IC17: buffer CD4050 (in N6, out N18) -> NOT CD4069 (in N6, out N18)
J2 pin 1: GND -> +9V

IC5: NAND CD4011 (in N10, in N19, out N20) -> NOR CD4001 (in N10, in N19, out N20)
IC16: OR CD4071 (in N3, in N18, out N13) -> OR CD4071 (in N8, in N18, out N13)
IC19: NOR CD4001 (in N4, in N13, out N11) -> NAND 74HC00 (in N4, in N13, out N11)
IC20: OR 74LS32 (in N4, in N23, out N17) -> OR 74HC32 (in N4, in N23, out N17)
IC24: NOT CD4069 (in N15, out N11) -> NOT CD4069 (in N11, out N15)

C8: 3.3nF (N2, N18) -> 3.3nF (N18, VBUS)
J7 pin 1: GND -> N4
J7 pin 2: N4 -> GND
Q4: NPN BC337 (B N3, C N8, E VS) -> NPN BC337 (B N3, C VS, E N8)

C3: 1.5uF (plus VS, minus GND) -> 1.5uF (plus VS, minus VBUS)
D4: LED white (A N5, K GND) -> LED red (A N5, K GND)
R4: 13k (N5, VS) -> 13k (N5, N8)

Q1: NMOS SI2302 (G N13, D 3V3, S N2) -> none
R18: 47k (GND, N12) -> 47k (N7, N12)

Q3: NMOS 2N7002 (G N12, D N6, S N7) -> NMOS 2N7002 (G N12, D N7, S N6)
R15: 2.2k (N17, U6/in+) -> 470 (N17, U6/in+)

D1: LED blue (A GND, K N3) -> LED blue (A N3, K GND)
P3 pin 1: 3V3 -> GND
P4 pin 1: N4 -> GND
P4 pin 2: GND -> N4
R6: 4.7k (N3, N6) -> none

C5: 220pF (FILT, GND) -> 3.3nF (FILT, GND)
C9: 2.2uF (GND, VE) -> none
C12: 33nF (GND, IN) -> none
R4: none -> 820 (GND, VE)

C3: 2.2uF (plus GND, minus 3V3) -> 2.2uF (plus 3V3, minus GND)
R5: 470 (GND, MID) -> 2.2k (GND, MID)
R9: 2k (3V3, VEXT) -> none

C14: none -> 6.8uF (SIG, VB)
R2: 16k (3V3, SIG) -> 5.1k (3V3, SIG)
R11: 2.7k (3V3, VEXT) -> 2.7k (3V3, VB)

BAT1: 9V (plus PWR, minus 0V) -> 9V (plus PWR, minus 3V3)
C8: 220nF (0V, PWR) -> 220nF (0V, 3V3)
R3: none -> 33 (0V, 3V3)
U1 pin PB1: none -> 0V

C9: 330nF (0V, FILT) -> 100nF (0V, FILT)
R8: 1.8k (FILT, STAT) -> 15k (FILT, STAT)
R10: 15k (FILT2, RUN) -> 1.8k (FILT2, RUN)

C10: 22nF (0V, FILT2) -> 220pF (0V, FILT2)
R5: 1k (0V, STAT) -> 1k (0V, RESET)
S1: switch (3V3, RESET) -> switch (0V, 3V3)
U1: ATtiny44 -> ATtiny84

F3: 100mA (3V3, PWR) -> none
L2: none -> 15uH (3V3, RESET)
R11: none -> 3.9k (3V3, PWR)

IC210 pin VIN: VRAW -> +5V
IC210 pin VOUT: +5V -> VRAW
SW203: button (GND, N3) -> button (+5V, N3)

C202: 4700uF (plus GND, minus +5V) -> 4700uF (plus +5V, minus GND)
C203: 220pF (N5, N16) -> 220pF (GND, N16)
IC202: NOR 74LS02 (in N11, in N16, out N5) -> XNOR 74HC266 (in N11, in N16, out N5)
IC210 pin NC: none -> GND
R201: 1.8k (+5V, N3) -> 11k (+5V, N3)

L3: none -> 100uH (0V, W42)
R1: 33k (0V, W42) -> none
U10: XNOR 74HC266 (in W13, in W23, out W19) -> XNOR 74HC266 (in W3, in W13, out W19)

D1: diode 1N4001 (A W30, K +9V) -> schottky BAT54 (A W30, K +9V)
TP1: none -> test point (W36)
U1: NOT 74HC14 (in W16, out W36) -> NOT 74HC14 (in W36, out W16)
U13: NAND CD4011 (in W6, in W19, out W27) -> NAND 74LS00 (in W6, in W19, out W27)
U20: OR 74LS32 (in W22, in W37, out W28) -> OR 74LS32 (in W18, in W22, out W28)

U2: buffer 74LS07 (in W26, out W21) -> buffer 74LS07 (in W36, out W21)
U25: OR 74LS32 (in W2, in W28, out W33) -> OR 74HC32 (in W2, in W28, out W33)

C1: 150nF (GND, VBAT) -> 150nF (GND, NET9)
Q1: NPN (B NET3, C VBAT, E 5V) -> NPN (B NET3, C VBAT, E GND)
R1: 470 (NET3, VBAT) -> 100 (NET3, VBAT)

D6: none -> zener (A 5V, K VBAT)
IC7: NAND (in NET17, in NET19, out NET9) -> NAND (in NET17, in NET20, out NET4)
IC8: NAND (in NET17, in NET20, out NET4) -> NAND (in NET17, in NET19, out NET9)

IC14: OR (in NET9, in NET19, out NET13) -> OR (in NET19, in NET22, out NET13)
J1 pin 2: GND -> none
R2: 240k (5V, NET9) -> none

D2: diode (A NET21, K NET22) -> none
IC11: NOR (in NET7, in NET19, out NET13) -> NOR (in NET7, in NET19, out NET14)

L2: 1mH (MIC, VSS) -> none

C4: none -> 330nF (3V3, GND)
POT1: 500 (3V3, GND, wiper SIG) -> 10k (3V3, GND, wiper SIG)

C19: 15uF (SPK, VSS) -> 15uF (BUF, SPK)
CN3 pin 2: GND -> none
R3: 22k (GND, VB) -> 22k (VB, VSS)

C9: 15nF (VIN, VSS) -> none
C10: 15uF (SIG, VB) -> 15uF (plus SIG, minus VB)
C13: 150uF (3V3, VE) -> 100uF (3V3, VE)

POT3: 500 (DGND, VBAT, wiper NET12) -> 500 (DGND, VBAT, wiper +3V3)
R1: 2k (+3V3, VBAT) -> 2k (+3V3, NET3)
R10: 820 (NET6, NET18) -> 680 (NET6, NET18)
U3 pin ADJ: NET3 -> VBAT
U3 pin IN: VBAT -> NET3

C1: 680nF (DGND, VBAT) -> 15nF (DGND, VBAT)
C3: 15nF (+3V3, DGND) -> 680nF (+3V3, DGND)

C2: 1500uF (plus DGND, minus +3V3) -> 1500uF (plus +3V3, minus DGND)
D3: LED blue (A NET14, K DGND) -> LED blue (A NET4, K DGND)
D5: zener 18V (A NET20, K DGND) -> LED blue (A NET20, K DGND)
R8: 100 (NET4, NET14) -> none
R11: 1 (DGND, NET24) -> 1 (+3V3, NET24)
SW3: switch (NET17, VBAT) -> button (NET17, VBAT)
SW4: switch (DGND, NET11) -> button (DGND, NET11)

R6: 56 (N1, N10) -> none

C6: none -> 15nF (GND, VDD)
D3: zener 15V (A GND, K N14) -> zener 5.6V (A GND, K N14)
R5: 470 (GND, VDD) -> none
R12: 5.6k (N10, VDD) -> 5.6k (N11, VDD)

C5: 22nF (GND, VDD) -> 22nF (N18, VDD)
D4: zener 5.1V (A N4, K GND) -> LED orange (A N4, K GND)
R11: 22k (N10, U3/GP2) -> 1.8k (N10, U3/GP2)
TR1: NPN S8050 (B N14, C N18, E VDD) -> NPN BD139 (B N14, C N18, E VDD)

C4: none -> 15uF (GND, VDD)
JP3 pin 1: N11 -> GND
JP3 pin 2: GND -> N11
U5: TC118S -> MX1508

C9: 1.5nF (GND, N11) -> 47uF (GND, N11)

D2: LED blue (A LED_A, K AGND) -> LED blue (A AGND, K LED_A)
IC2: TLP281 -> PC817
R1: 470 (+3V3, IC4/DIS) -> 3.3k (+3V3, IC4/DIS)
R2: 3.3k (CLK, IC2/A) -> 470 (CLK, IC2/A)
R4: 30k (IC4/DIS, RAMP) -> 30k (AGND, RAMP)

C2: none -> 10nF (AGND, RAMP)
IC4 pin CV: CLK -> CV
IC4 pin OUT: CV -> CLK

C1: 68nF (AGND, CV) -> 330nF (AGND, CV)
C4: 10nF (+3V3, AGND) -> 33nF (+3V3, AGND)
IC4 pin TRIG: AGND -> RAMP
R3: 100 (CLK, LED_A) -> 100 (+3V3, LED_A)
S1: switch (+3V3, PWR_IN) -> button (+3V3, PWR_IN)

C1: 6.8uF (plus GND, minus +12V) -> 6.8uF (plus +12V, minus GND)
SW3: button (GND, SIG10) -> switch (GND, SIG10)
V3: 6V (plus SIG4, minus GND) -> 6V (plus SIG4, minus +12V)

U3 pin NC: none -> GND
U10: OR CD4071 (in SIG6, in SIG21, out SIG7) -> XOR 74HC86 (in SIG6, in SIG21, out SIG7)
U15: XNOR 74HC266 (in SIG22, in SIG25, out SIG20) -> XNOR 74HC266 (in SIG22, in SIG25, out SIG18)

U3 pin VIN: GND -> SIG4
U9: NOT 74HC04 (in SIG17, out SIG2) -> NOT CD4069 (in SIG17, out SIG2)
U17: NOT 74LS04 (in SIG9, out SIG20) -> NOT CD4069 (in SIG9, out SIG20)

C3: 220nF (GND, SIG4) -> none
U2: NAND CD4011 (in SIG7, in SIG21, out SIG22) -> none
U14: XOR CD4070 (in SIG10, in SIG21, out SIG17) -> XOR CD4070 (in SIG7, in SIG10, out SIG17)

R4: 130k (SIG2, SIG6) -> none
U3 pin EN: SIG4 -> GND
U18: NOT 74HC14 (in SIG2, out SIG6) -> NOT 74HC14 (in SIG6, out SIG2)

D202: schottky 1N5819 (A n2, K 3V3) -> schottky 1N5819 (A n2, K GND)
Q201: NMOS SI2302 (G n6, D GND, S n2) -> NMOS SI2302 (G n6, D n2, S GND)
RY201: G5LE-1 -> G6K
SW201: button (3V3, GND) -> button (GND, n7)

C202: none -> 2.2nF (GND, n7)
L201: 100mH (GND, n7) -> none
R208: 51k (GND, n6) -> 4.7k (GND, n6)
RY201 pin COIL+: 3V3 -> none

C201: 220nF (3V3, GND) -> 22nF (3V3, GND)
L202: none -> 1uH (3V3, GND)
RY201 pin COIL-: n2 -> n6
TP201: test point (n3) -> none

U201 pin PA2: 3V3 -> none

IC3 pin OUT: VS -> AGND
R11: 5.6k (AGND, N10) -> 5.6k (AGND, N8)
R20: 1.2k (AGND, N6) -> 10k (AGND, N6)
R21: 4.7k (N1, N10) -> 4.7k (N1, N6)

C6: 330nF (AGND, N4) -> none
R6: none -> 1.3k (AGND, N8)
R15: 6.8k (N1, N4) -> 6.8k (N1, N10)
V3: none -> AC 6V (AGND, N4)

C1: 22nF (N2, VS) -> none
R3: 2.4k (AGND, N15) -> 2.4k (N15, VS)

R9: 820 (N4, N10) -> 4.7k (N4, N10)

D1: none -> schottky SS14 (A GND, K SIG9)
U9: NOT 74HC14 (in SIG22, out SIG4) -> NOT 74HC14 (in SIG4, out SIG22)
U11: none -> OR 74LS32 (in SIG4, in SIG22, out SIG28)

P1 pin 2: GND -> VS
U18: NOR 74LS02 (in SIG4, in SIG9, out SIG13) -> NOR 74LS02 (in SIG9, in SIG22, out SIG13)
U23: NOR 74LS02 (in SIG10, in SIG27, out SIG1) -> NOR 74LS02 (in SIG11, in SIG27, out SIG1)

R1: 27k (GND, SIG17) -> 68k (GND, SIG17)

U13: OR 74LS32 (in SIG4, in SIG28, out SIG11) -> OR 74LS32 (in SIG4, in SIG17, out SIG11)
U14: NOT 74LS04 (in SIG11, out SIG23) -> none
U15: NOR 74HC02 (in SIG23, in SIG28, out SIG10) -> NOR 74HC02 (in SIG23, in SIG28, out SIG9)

- **TASK TO CARRY OUT**
Going back to the entries above, set down exactly the lines that begin at the one with "C1: 22nF (N2, VS) -> none" and end at the one with "R1: 27k (GND, SIG17) -> 68k (GND, SIG17)", both included, and nothing else.

- **SOLUTION TO THIS EXERCISE**
C1: 22nF (N2, VS) -> none
R3: 2.4k (AGND, N15) -> 2.4k (N15, VS)

R9: 820 (N4, N10) -> 4.7k (N4, N10)

D1: none -> schottky SS14 (A GND, K SIG9)
U9: NOT 74HC14 (in SIG22, out SIG4) -> NOT 74HC14 (in SIG4, out SIG22)
U11: none -> OR 74LS32 (in SIG4, in SIG22, out SIG28)

P1 pin 2: GND -> VS
U18: NOR 74LS02 (in SIG4, in SIG9, out SIG13) -> NOR 74LS02 (in SIG9, in SIG22, out SIG13)
U23: NOR 74LS02 (in SIG10, in SIG27, out SIG1) -> NOR 74LS02 (in SIG11, in SIG27, out SIG1)

R1: 27k (GND, SIG17) -> 68k (GND, SIG17)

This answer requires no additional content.